*** Opening of DATA TO PROCESS ***

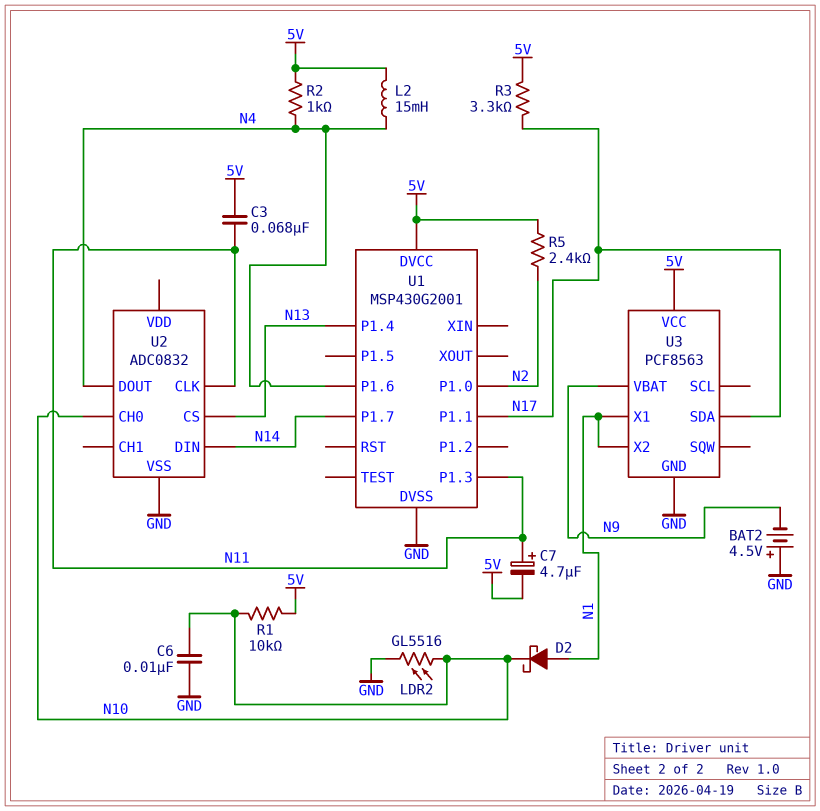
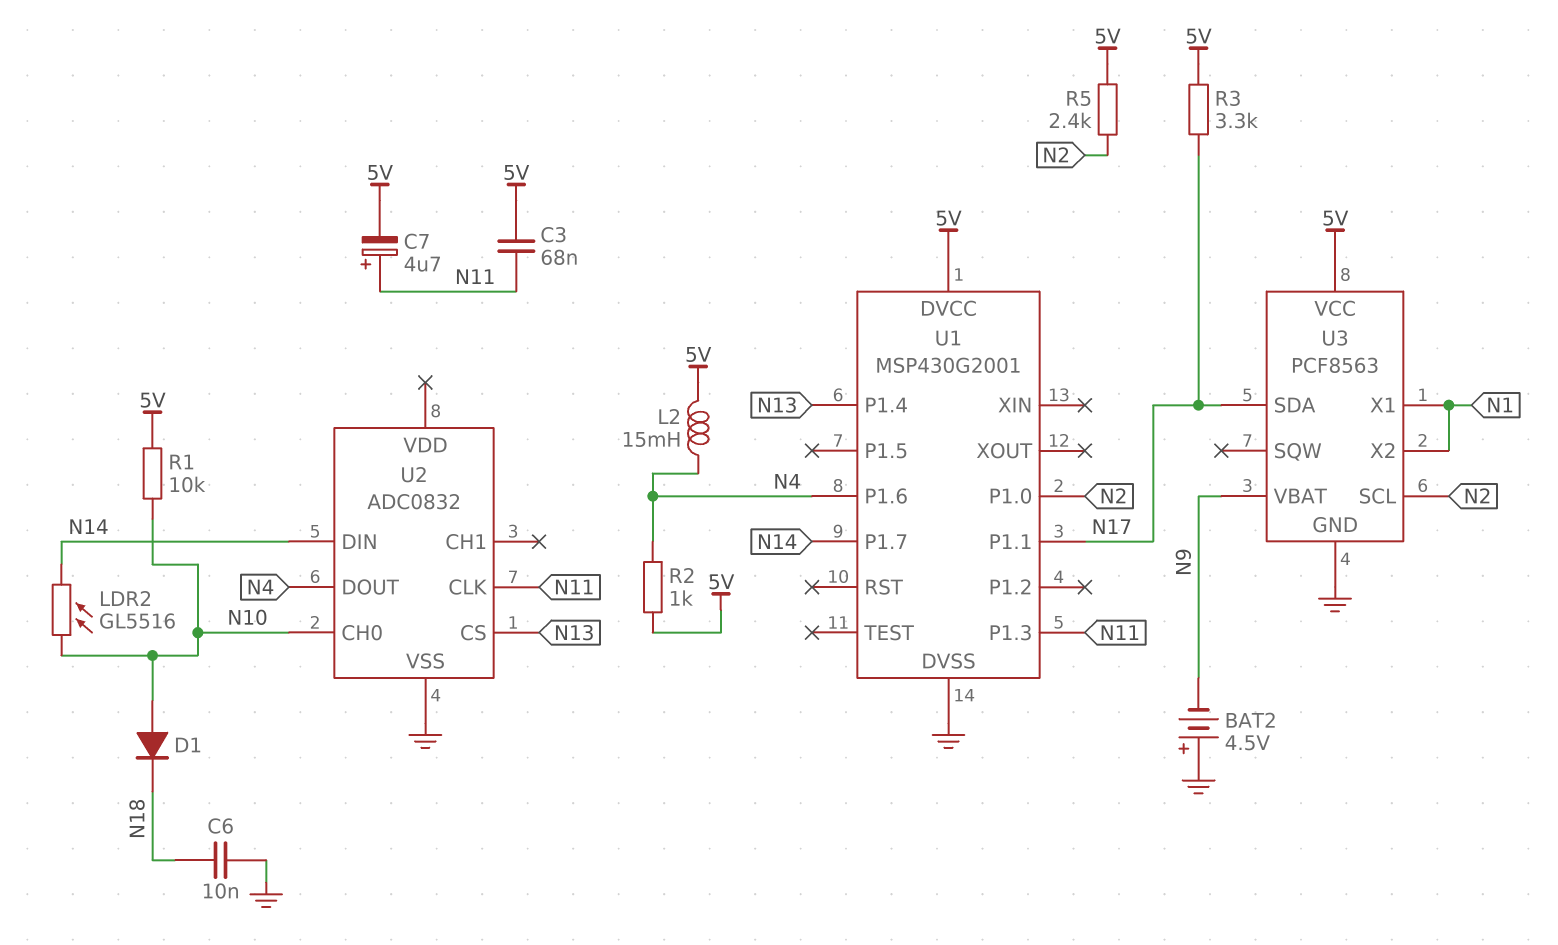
C6: 10nF (GND, N10) -> 10nF (GND, N18)
D1: none -> diode (A N10, K N18)
D2: schottky (A N1, K N10) -> none
LDR2: GL5516 (GND, N10) -> GL5516 (N10, N14)
U3 pin SCL: none -> N2

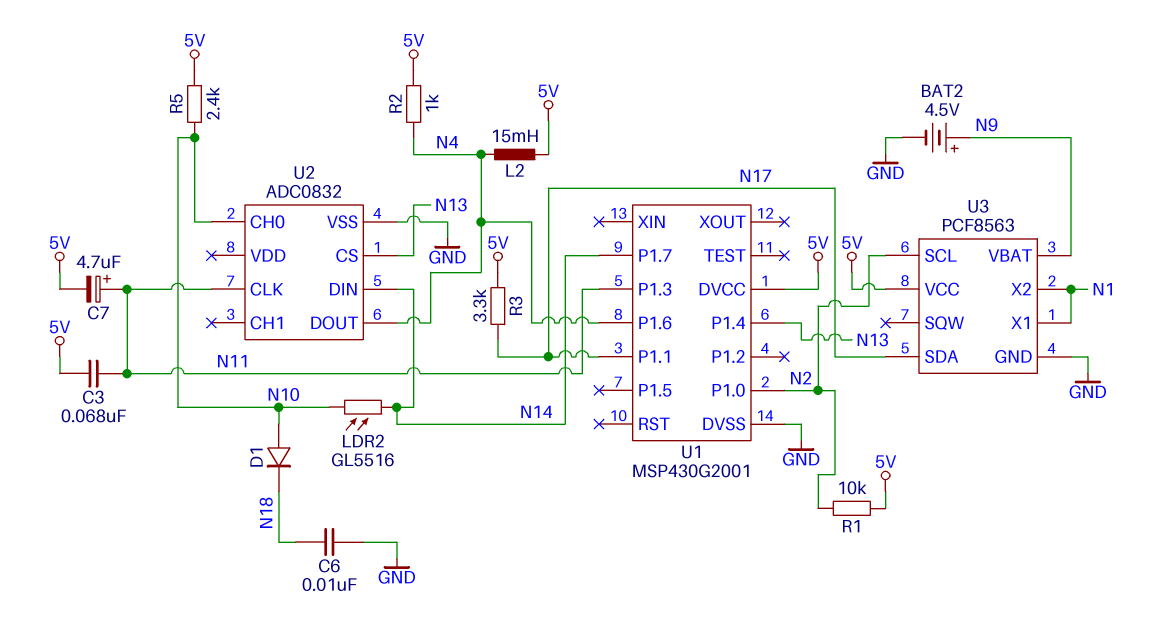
BAT2: 4.5V (plus GND, minus N9) -> 4.5V (plus N9, minus GND)
R1: 10k (5V, N10) -> 10k (5V, N2)
R5: 2.4k (5V, N2) -> 2.4k (5V, N10)

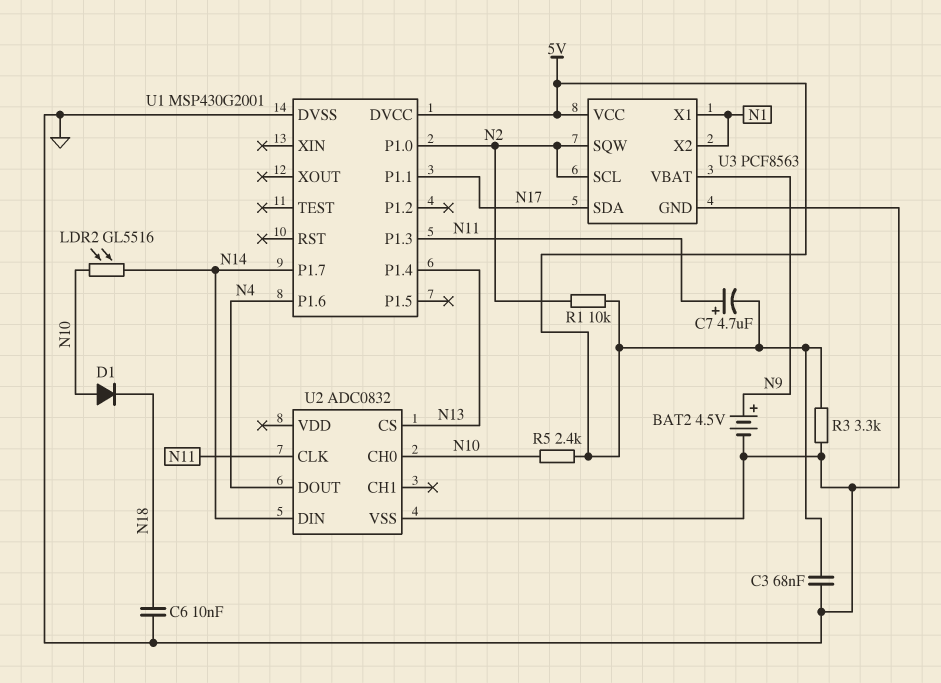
C3: 68nF (5V, N11) -> 68nF (5V, GND)
L2: 15mH (5V, N4) -> none
R2: 1k (5V, N4) -> none
R3: 3.3k (5V, N17) -> 3.3k (5V, GND)
U3 pin SQW: none -> N2

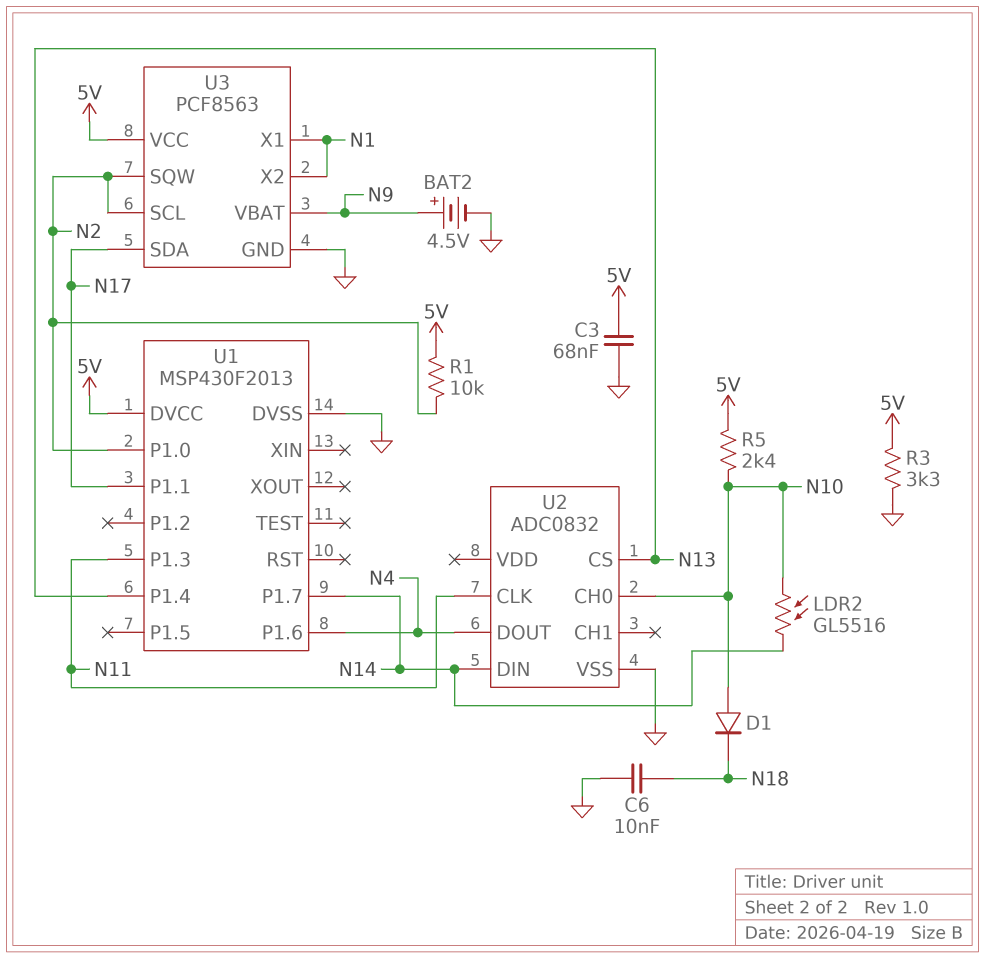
C7: 4.7uF (plus N11, minus 5V) -> none
U1: MSP430G2001 -> MSP430F2013

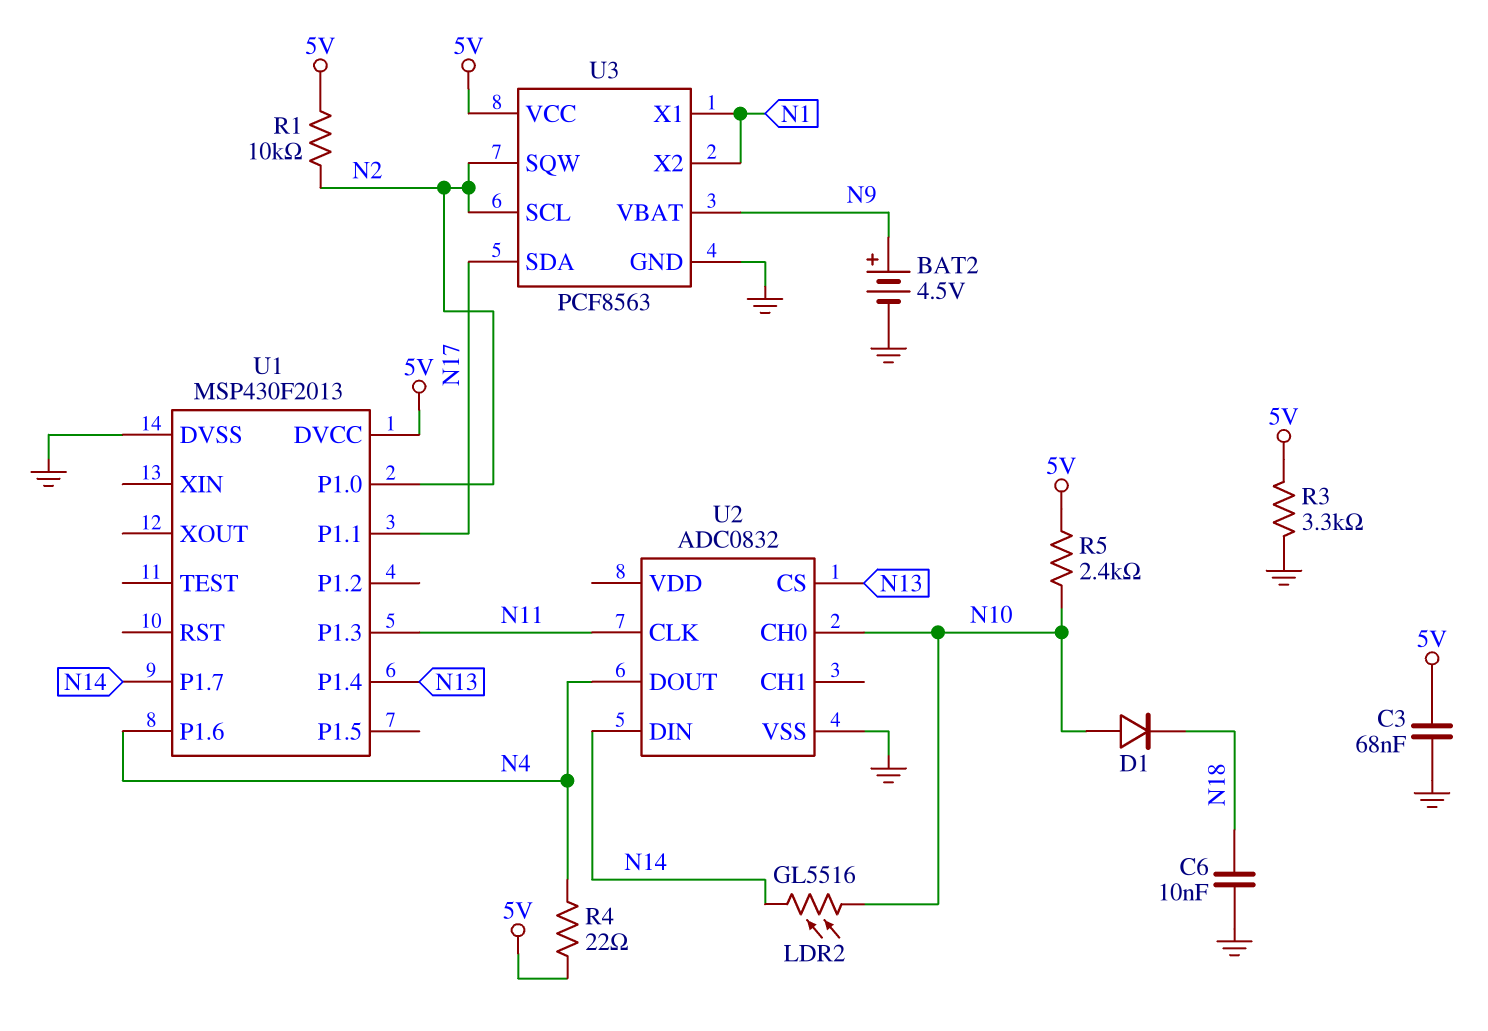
R4: none -> 22 (5V, N4)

*** Close of DATA TO PROCESS ***

EXERCISE DETAILS: Would you transcribe exactly, and only, the lines from the one containing "U3 pin SQW: none -> N2" through the last line of the records above, both included, leaving out the pictures?

EXPECTED ANSWER:
U3 pin SQW: none -> N2

C7: 4.7uF (plus N11, minus 5V) -> none
U1: MSP430G2001 -> MSP430F2013

R4: none -> 22 (5V, N4)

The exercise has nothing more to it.